### What needs to be done
Starting at the line with "none -> white watering can [388,145,561,341]" and going on through the line with "black scissors [576,295,690,338]", reproduce each line in the records below exactly and nothing more.

━━━ Records to use

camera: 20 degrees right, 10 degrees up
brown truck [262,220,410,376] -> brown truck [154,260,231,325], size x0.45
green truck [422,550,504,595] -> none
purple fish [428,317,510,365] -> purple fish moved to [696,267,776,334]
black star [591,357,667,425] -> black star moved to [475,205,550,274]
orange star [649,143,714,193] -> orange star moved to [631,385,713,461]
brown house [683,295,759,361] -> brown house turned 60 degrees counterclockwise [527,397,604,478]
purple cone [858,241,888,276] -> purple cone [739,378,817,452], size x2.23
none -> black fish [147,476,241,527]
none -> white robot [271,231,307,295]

━━━━━━
━━━ Records to use

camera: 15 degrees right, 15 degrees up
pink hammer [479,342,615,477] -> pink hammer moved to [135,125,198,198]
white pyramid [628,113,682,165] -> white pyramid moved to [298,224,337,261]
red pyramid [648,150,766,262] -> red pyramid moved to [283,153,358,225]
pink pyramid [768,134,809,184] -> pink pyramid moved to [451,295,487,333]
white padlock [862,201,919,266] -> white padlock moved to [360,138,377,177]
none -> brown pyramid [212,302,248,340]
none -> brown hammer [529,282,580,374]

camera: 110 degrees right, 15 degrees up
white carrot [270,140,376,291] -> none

━━━━━━
━━━ Records to use

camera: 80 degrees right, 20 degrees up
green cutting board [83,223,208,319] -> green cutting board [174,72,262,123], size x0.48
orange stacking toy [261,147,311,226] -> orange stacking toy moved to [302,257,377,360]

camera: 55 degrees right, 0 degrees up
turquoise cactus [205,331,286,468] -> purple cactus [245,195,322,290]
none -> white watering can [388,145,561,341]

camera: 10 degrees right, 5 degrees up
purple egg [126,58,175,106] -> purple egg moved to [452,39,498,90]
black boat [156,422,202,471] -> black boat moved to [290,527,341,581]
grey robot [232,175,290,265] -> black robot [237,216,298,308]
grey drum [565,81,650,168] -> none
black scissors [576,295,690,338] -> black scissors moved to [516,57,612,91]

━━━━━━

### Task response
none -> white watering can [388,145,561,341]

camera: 10 degrees right, 5 degrees up
purple egg [126,58,175,106] -> purple egg moved to [452,39,498,90]
black boat [156,422,202,471] -> black boat moved to [290,527,341,581]
grey robot [232,175,290,265] -> black robot [237,216,298,308]
grey drum [565,81,650,168] -> none
black scissors [576,295,690,338] -> black scissors moved to [516,57,612,91]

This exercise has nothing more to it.